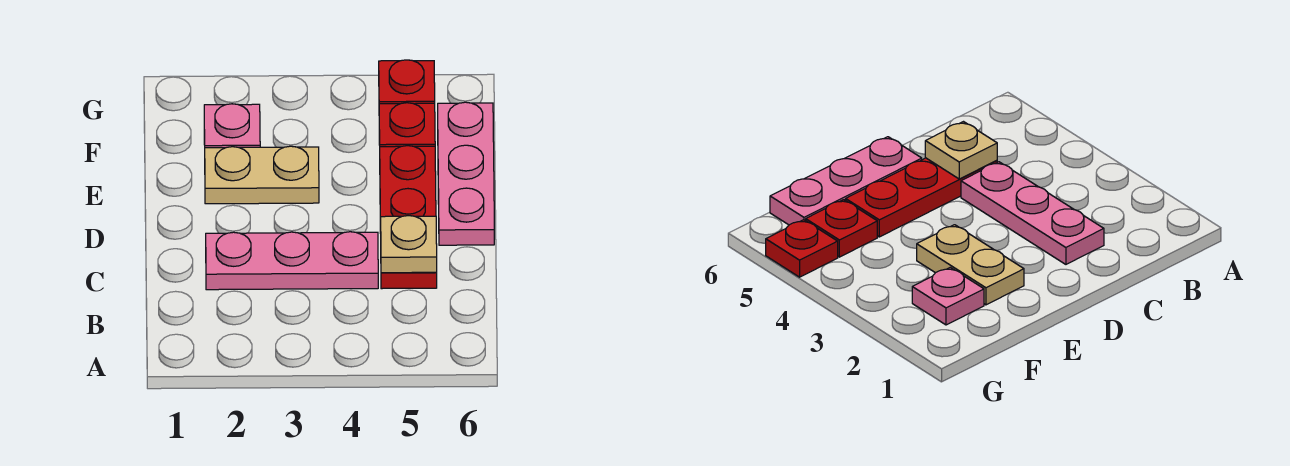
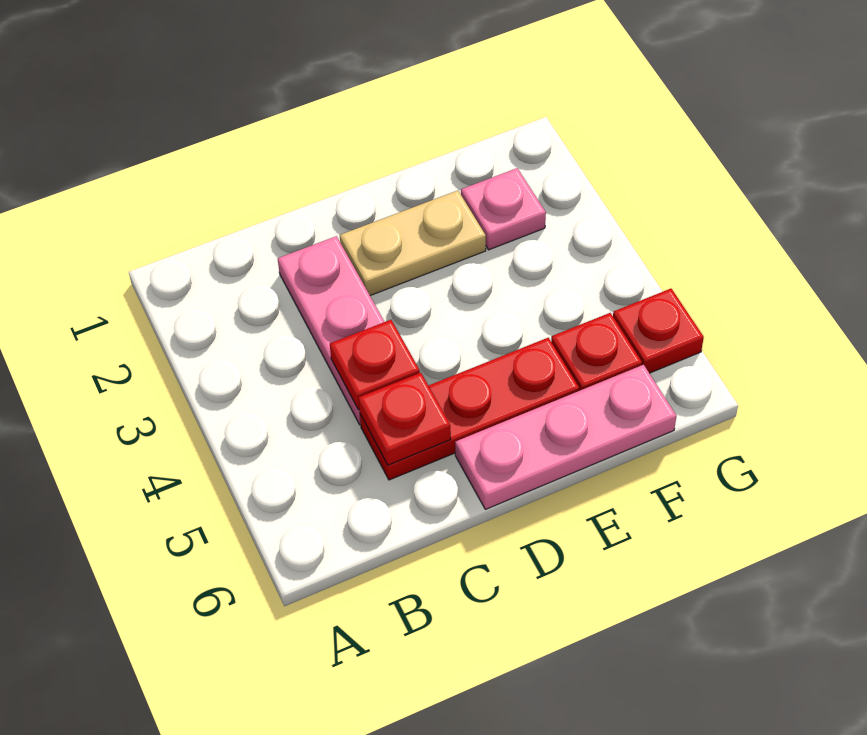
none -> red plate C4 level 2
tan plate C5 level 2 -> red plate C5 level 2
tan plate E2:E3 level 1 -> tan plate D2:E2 level 1

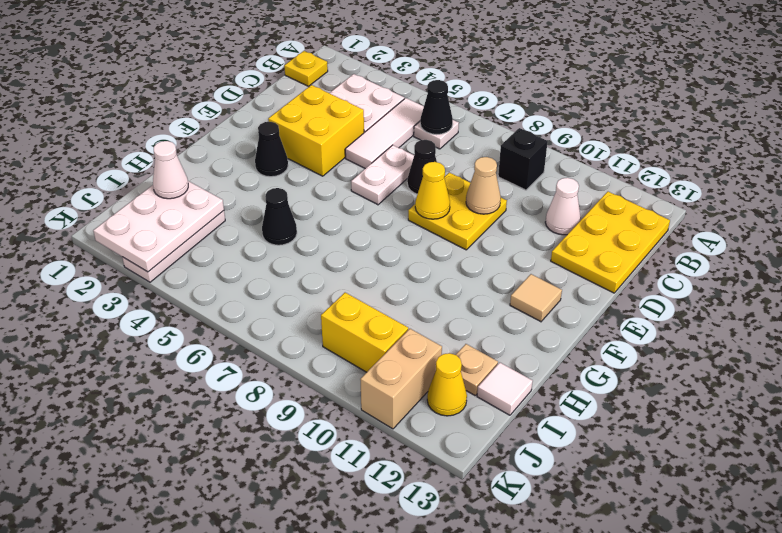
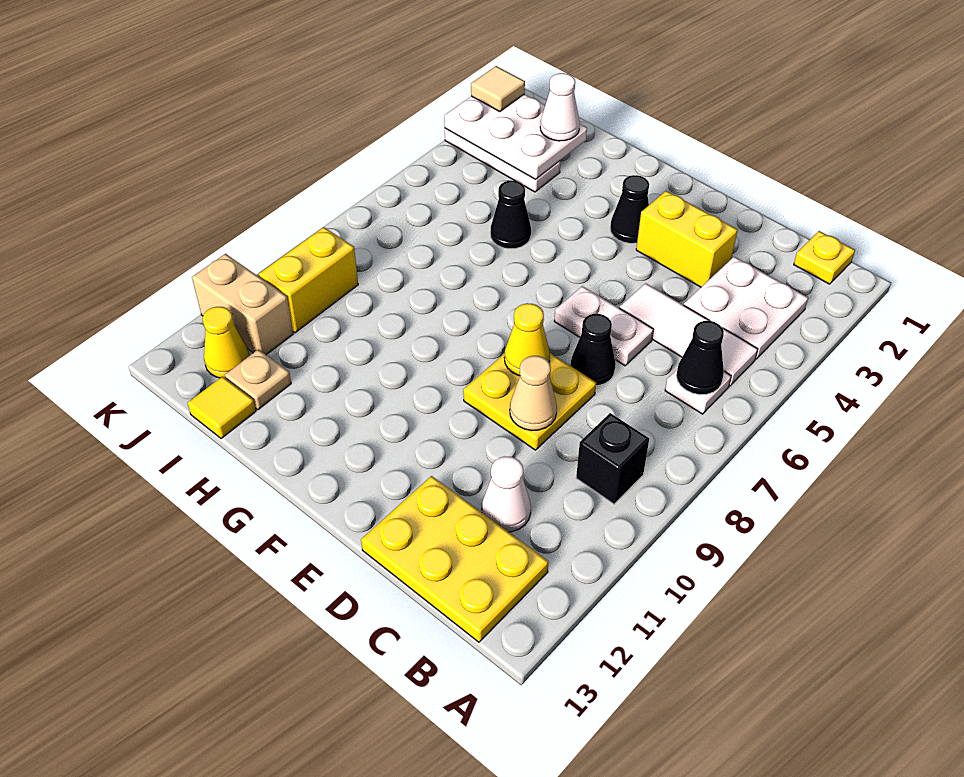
yellow brick D3:E4 level 1 -> yellow brick D3:E3 level 1
tan tile F12 level 1 -> tan tile K2 level 3
white tile I13 level 1 -> yellow tile I13 level 1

▬▬▬▬▬▬▬▬▬▬

**What you have to do:** Pick every line containing the word "tile" out of the material, and copy those lines.

**Answer box:**
tan tile F12 level 1 -> tan tile K2 level 3
white tile I13 level 1 -> yellow tile I13 level 1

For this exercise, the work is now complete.